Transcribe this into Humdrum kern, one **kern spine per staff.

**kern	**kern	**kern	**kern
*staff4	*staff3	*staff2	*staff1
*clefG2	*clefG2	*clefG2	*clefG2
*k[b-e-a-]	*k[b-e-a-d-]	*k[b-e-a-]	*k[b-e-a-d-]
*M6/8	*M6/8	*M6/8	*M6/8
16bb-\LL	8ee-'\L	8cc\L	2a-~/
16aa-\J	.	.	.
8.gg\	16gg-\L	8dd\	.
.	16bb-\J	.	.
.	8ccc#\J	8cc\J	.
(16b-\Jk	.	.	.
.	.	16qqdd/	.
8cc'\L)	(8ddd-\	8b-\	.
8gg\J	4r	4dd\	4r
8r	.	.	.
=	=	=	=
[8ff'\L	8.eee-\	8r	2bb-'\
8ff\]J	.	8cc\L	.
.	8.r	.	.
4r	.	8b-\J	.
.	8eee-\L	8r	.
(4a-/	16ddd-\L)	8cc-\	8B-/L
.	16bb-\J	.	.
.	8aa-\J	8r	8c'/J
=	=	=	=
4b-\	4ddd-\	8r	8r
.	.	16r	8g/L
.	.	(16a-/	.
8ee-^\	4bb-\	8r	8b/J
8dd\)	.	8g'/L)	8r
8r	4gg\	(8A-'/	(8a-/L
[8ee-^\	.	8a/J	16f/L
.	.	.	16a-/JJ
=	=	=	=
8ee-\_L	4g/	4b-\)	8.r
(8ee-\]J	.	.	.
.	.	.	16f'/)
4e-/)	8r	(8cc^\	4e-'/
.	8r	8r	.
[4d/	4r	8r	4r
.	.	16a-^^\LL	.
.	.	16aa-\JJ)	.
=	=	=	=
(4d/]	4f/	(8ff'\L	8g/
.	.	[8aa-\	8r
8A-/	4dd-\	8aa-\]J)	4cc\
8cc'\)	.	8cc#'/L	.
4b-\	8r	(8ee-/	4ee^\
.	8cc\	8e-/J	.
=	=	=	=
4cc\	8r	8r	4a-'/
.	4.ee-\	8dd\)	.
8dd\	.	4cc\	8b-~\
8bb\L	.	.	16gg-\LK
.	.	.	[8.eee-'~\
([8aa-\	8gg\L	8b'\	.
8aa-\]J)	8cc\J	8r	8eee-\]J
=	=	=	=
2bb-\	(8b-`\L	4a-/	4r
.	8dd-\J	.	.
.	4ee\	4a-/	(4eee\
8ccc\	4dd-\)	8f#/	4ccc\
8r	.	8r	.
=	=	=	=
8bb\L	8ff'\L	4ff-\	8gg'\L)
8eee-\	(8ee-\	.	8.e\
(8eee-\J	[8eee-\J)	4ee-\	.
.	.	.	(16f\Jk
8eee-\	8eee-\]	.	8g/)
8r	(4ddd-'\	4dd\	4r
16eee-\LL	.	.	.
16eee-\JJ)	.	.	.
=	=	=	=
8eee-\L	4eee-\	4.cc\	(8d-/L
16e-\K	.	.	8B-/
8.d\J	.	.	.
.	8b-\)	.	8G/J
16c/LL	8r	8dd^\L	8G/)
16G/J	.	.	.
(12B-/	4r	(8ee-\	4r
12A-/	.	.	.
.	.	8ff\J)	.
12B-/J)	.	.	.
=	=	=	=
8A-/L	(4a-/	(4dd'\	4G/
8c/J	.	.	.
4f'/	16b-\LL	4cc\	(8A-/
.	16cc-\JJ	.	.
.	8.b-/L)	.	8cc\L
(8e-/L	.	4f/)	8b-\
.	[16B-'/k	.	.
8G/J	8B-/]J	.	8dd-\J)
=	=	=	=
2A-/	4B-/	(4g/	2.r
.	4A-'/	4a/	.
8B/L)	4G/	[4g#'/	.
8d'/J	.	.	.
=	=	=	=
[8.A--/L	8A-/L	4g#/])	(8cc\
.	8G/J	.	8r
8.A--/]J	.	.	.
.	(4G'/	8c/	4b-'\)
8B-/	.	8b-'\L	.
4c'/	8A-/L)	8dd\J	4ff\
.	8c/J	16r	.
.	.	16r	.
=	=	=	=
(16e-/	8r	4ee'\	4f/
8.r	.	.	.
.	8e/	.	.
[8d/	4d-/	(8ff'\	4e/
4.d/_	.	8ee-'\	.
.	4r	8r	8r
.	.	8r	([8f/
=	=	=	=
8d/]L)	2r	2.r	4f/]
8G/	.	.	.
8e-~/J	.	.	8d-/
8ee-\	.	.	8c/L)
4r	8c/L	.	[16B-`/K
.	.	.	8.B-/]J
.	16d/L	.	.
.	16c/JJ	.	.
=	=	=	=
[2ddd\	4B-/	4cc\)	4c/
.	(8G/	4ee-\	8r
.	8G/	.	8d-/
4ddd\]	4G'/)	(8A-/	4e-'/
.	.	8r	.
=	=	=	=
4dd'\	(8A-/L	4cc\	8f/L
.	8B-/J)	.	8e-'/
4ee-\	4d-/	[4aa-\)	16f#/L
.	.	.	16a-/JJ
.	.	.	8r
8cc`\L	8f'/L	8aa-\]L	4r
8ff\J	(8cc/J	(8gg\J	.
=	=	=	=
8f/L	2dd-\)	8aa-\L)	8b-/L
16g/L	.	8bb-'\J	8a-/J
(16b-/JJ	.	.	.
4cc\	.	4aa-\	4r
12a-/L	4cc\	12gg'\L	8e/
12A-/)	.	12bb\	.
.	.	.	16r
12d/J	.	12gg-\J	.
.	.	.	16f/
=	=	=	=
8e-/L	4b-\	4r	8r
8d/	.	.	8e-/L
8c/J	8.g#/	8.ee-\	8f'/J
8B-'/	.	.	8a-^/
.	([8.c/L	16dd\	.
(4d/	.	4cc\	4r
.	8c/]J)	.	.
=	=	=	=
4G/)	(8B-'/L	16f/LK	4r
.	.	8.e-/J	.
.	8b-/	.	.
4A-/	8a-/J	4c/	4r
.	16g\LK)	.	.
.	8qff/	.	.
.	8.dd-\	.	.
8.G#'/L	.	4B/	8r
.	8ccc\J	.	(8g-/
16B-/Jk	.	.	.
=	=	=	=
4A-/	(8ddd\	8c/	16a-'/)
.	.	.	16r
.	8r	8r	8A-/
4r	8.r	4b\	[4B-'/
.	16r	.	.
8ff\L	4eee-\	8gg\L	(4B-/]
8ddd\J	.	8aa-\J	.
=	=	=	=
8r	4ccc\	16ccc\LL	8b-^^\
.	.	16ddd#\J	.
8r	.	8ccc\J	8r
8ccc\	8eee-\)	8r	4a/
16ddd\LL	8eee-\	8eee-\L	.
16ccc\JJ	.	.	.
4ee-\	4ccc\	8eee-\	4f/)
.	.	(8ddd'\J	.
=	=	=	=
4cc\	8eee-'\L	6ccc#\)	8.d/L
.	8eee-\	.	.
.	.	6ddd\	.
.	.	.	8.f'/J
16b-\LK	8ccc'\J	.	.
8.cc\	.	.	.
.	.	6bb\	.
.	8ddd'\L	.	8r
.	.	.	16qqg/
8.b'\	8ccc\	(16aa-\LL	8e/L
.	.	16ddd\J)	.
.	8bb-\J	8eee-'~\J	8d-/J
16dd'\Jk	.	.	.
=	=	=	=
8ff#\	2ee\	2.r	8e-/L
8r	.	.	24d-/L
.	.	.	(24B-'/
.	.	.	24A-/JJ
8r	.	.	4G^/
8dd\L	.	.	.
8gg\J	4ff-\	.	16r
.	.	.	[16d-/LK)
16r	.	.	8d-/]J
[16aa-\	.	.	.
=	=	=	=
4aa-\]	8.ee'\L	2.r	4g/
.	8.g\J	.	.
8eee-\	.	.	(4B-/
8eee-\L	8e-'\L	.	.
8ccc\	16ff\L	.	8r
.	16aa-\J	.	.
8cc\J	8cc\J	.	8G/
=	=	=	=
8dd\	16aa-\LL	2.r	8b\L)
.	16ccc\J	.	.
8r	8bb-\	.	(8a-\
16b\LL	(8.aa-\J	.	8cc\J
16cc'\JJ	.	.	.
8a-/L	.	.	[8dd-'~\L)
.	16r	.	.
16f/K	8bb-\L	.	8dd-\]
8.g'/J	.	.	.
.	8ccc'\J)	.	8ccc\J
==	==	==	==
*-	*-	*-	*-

========================================

_Written task_:
Pull out every line of the data above that contains the string "kern", and copy each of those lines in full.

_Result_:
Transcribe this into Humdrum kern, one **kern spine per staff.
**kern	**kern	**kern	**kern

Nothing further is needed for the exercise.